_DATA FOR THIS EXERCISE_
--------

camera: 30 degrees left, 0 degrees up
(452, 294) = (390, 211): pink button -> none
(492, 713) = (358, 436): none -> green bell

--------

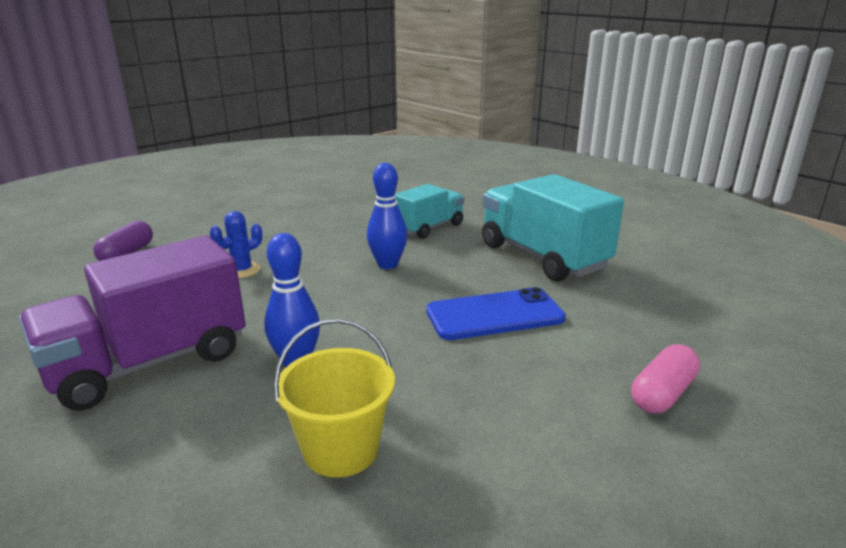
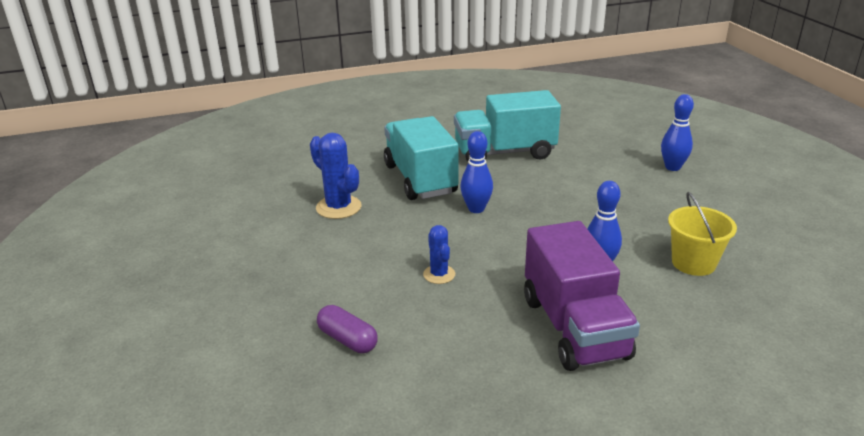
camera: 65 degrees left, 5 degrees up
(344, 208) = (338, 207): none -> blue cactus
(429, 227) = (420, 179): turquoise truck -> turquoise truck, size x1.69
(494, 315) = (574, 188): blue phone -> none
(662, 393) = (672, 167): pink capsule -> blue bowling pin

--------

_DESCRIPTION OF THE TASK_
From the records above, quote only the lines running from the line with "(429, 227) = (420, 179): turquoise" to the line with "(662, 393) = (672, 167): pink", both lines included.

_ANSWER TO THIS PROBLEM_
(429, 227) = (420, 179): turquoise truck -> turquoise truck, size x1.69
(494, 315) = (574, 188): blue phone -> none
(662, 393) = (672, 167): pink capsule -> blue bowling pin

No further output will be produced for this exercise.